ACTIVITY: Reprint all of the data below exactly as shown and skip every image.

──────── STORED DATA ────────

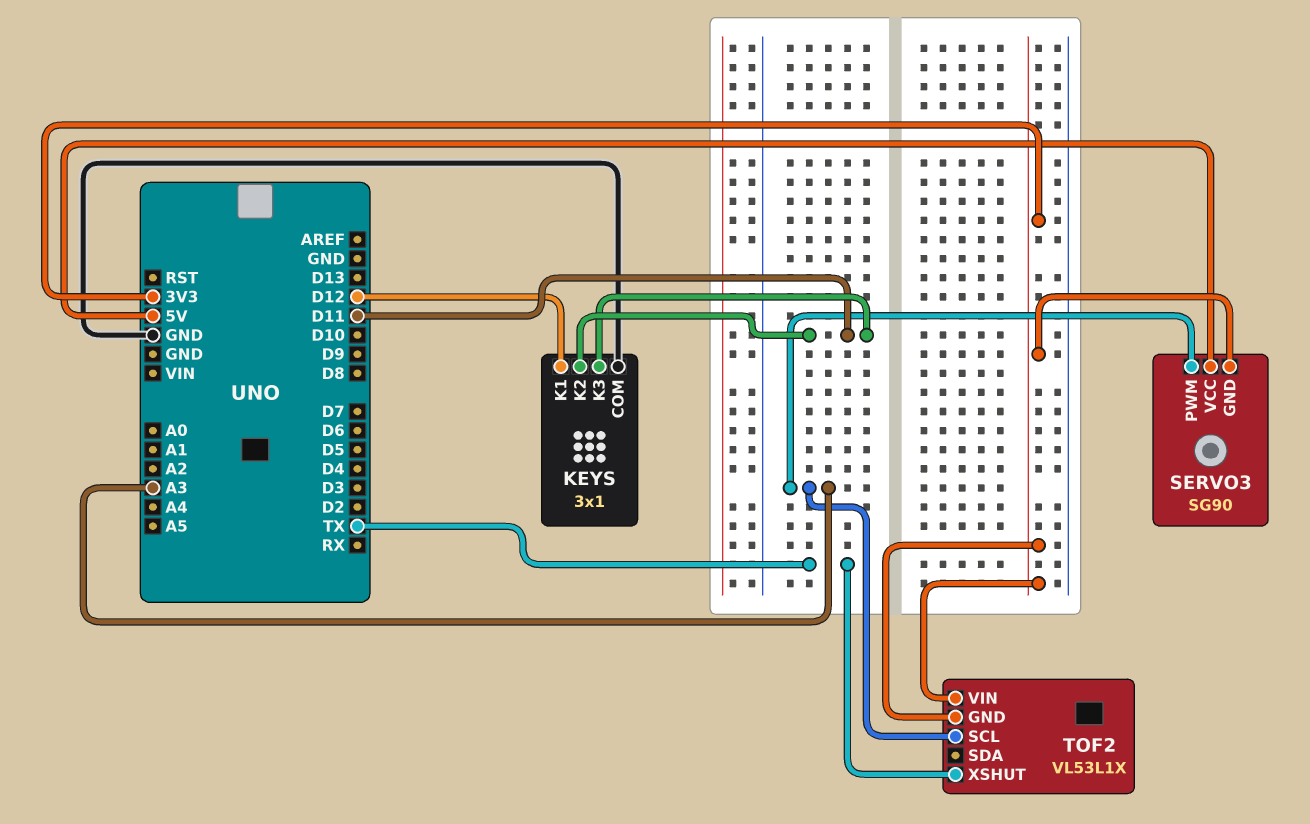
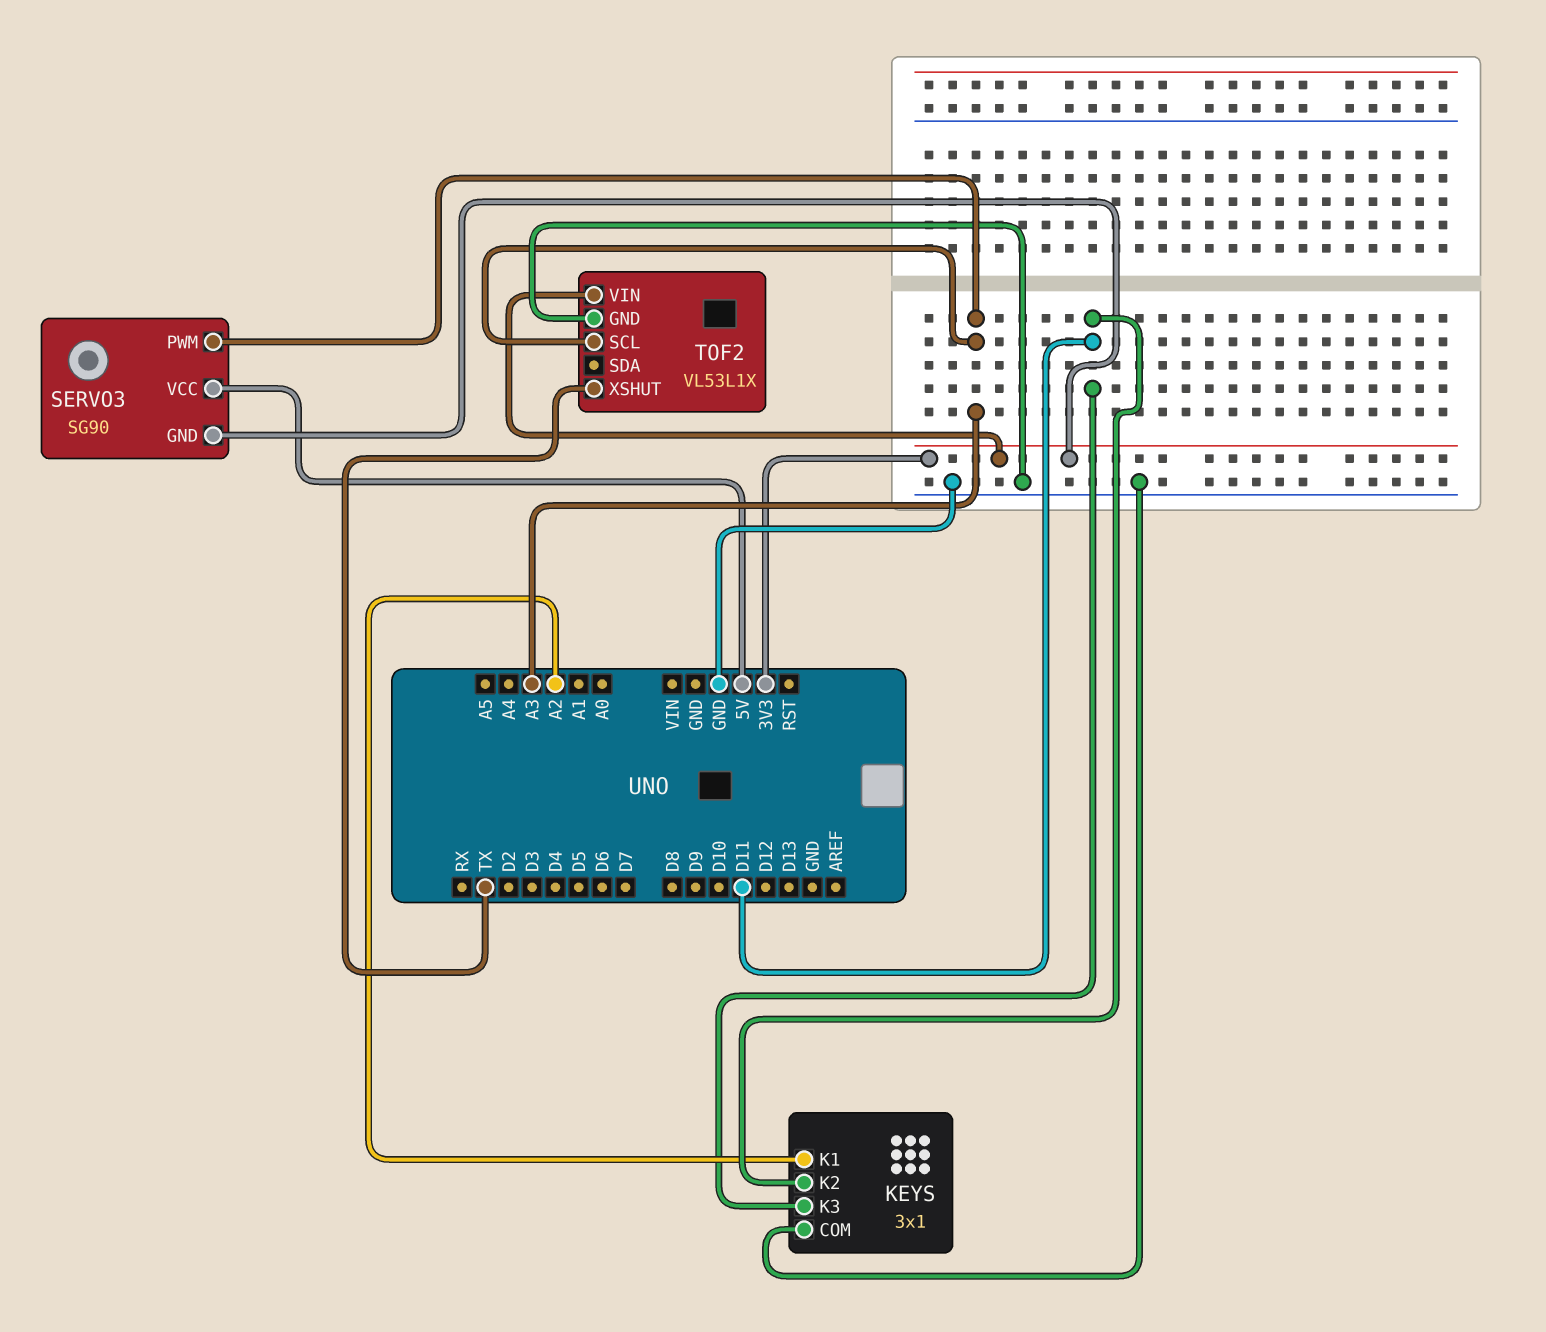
KEYS pin K1: D12 -> A2
TOF2 pin GND: 3V3 -> GND

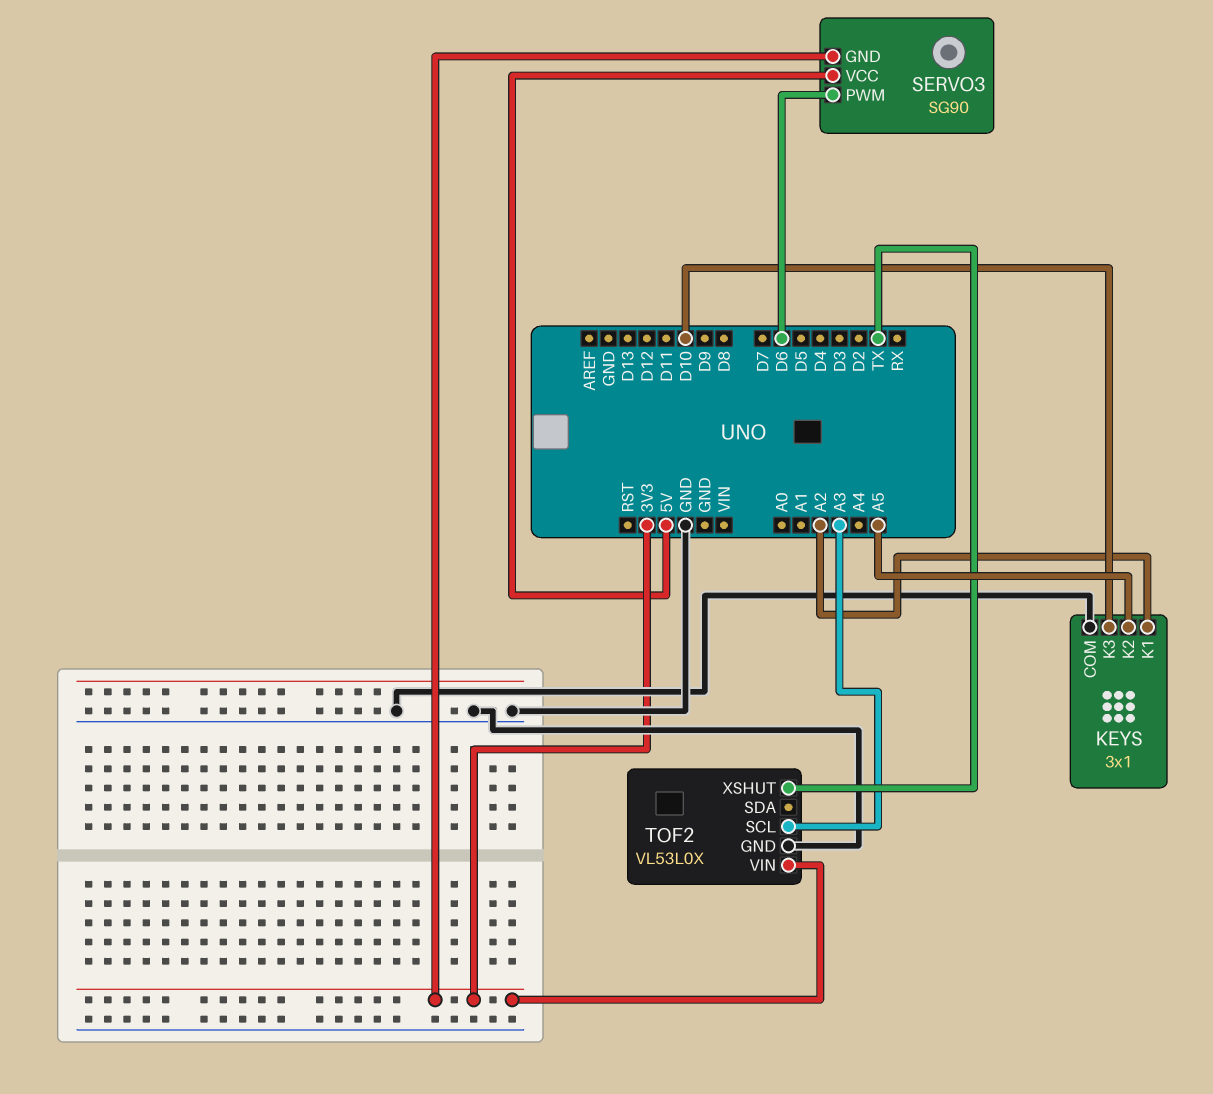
KEYS pin K2: D11 -> A5
KEYS pin K3: D11 -> D10
SERVO3 pin PWM: A3 -> D6
TOF2: VL53L1X -> VL53L0X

────────

OUTPUT FOR THIS TASK:
KEYS pin K1: D12 -> A2
TOF2 pin GND: 3V3 -> GND

KEYS pin K2: D11 -> A5
KEYS pin K3: D11 -> D10
SERVO3 pin PWM: A3 -> D6
TOF2: VL53L1X -> VL53L0X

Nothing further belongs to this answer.